AIM OF THE EXERCISE.
The entries are to be repeated in full, without any change.

Records contained in a dataset.

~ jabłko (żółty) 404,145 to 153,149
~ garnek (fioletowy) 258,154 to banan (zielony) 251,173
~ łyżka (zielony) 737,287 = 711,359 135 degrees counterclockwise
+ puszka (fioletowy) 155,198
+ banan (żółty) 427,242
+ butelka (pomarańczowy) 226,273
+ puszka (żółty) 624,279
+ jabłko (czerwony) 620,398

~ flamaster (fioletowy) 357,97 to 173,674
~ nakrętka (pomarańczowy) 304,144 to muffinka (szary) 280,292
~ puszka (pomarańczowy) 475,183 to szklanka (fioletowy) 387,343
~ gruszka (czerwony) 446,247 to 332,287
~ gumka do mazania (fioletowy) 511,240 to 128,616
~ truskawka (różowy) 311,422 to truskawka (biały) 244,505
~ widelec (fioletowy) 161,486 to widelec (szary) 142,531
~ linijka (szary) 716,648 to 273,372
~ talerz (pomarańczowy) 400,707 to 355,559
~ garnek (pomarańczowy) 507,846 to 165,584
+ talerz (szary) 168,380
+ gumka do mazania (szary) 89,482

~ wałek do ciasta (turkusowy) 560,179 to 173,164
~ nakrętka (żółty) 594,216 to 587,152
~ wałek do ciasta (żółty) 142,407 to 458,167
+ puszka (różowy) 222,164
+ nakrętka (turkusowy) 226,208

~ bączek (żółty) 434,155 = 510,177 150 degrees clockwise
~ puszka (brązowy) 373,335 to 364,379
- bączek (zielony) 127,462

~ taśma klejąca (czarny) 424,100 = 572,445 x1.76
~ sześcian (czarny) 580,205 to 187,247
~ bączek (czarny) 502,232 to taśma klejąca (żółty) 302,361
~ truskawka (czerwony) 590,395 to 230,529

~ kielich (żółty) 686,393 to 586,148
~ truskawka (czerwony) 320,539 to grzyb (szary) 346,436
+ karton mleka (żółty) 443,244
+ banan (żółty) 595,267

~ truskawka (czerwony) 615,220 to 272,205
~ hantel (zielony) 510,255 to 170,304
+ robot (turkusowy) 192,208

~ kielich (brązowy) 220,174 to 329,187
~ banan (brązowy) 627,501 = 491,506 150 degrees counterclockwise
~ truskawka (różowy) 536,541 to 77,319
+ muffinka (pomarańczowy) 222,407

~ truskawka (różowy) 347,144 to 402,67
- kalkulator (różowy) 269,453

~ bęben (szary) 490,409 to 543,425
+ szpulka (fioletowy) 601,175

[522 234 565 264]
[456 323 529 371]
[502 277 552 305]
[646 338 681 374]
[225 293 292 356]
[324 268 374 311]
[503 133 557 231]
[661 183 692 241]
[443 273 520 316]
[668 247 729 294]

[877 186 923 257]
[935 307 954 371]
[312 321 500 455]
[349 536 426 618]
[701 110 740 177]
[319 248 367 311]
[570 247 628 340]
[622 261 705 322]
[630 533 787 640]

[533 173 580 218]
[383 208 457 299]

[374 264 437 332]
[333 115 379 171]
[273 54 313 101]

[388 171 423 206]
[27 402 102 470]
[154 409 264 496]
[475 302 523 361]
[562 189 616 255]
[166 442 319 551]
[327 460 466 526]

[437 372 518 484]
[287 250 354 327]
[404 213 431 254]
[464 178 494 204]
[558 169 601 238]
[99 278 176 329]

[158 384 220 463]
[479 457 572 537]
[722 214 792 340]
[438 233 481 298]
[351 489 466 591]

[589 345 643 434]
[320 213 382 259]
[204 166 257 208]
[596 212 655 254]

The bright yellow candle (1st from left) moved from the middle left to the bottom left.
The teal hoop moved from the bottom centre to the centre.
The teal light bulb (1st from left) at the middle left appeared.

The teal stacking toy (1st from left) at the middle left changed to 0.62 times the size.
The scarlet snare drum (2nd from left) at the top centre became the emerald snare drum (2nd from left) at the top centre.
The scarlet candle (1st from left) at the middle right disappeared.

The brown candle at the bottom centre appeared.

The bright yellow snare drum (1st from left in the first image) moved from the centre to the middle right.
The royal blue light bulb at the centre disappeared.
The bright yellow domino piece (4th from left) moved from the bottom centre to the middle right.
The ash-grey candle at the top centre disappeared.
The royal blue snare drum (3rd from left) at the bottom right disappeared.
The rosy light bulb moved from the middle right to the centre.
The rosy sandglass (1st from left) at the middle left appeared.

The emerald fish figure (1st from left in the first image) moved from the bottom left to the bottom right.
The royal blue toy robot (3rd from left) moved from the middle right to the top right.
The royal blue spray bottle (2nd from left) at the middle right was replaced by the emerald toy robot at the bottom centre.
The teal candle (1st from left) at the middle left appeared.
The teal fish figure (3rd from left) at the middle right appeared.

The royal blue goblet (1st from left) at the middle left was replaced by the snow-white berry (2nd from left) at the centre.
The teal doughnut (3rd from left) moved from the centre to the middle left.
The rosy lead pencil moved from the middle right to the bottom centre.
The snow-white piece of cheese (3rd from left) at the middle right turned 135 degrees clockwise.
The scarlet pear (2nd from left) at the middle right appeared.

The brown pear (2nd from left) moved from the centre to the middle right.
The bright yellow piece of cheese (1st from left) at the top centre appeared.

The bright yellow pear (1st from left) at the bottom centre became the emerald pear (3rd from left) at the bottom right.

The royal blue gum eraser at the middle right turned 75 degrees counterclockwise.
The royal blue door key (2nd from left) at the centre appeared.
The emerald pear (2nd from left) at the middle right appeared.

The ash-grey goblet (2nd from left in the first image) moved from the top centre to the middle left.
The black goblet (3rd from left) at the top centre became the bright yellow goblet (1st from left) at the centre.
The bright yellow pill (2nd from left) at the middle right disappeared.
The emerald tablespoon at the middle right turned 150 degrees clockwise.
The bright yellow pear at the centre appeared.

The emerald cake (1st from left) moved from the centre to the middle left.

OUTPUT OF THE EXERCISE.
~ jabłko (żółty) 404,145 to 153,149
~ garnek (fioletowy) 258,154 to banan (zielony) 251,173
~ łyżka (zielony) 737,287 = 711,359 135 degrees counterclockwise
+ puszka (fioletowy) 155,198
+ banan (żółty) 427,242
+ butelka (pomarańczowy) 226,273
+ puszka (żółty) 624,279
+ jabłko (czerwony) 620,398

~ flamaster (fioletowy) 357,97 to 173,674
~ nakrętka (pomarańczowy) 304,144 to muffinka (szary) 280,292
~ puszka (pomarańczowy) 475,183 to szklanka (fioletowy) 387,343
~ gruszka (czerwony) 446,247 to 332,287
~ gumka do mazania (fioletowy) 511,240 to 128,616
~ truskawka (różowy) 311,422 to truskawka (biały) 244,505
~ widelec (fioletowy) 161,486 to widelec (szary) 142,531
~ linijka (szary) 716,648 to 273,372
~ talerz (pomarańczowy) 400,707 to 355,559
~ garnek (pomarańczowy) 507,846 to 165,584
+ talerz (szary) 168,380
+ gumka do mazania (szary) 89,482

~ wałek do ciasta (turkusowy) 560,179 to 173,164
~ nakrętka (żółty) 594,216 to 587,152
~ wałek do ciasta (żółty) 142,407 to 458,167
+ puszka (różowy) 222,164
+ nakrętka (turkusowy) 226,208

~ bączek (żółty) 434,155 = 510,177 150 degrees clockwise
~ puszka (brązowy) 373,335 to 364,379
- bączek (zielony) 127,462

~ taśma klejąca (czarny) 424,100 = 572,445 x1.76
~ sześcian (czarny) 580,205 to 187,247
~ bączek (czarny) 502,232 to taśma klejąca (żółty) 302,361
~ truskawka (czerwony) 590,395 to 230,529

~ kielich (żółty) 686,393 to 586,148
~ truskawka (czerwony) 320,539 to grzyb (szary) 346,436
+ karton mleka (żółty) 443,244
+ banan (żółty) 595,267

~ truskawka (czerwony) 615,220 to 272,205
~ hantel (zielony) 510,255 to 170,304
+ robot (turkusowy) 192,208

~ kielich (brązowy) 220,174 to 329,187
~ banan (brązowy) 627,501 = 491,506 150 degrees counterclockwise
~ truskawka (różowy) 536,541 to 77,319
+ muffinka (pomarańczowy) 222,407

~ truskawka (różowy) 347,144 to 402,67
- kalkulator (różowy) 269,453

~ bęben (szary) 490,409 to 543,425
+ szpulka (fioletowy) 601,175

[522 234 565 264]
[456 323 529 371]
[502 277 552 305]
[646 338 681 374]
[225 293 292 356]
[324 268 374 311]
[503 133 557 231]
[661 183 692 241]
[443 273 520 316]
[668 247 729 294]

[877 186 923 257]
[935 307 954 371]
[312 321 500 455]
[349 536 426 618]
[701 110 740 177]
[319 248 367 311]
[570 247 628 340]
[622 261 705 322]
[630 533 787 640]

[533 173 580 218]
[383 208 457 299]

[374 264 437 332]
[333 115 379 171]
[273 54 313 101]

[388 171 423 206]
[27 402 102 470]
[154 409 264 496]
[475 302 523 361]
[562 189 616 255]
[166 442 319 551]
[327 460 466 526]

[437 372 518 484]
[287 250 354 327]
[404 213 431 254]
[464 178 494 204]
[558 169 601 238]
[99 278 176 329]

[158 384 220 463]
[479 457 572 537]
[722 214 792 340]
[438 233 481 298]
[351 489 466 591]

[589 345 643 434]
[320 213 382 259]
[204 166 257 208]
[596 212 655 254]

The bright yellow candle (1st from left) moved from the middle left to the bottom left.
The teal hoop moved from the bottom centre to the centre.
The teal light bulb (1st from left) at the middle left appeared.

The teal stacking toy (1st from left) at the middle left changed to 0.62 times the size.
The scarlet snare drum (2nd from left) at the top centre became the emerald snare drum (2nd from left) at the top centre.
The scarlet candle (1st from left) at the middle right disappeared.

The brown candle at the bottom centre appeared.

The bright yellow snare drum (1st from left in the first image) moved from the centre to the middle right.
The royal blue light bulb at the centre disappeared.
The bright yellow domino piece (4th from left) moved from the bottom centre to the middle right.
The ash-grey candle at the top centre disappeared.
The royal blue snare drum (3rd from left) at the bottom right disappeared.
The rosy light bulb moved from the middle right to the centre.
The rosy sandglass (1st from left) at the middle left appeared.

The emerald fish figure (1st from left in the first image) moved from the bottom left to the bottom right.
The royal blue toy robot (3rd from left) moved from the middle right to the top right.
The royal blue spray bottle (2nd from left) at the middle right was replaced by the emerald toy robot at the bottom centre.
The teal candle (1st from left) at the middle left appeared.
The teal fish figure (3rd from left) at the middle right appeared.

The royal blue goblet (1st from left) at the middle left was replaced by the snow-white berry (2nd from left) at the centre.
The teal doughnut (3rd from left) moved from the centre to the middle left.
The rosy lead pencil moved from the middle right to the bottom centre.
The snow-white piece of cheese (3rd from left) at the middle right turned 135 degrees clockwise.
The scarlet pear (2nd from left) at the middle right appeared.

The brown pear (2nd from left) moved from the centre to the middle right.
The bright yellow piece of cheese (1st from left) at the top centre appeared.

The bright yellow pear (1st from left) at the bottom centre became the emerald pear (3rd from left) at the bottom right.

The royal blue gum eraser at the middle right turned 75 degrees counterclockwise.
The royal blue door key (2nd from left) at the centre appeared.
The emerald pear (2nd from left) at the middle right appeared.

The ash-grey goblet (2nd from left in the first image) moved from the top centre to the middle left.
The black goblet (3rd from left) at the top centre became the bright yellow goblet (1st from left) at the centre.
The bright yellow pill (2nd from left) at the middle right disappeared.
The emerald tablespoon at the middle right turned 150 degrees clockwise.
The bright yellow pear at the centre appeared.

The emerald cake (1st from left) moved from the centre to the middle left.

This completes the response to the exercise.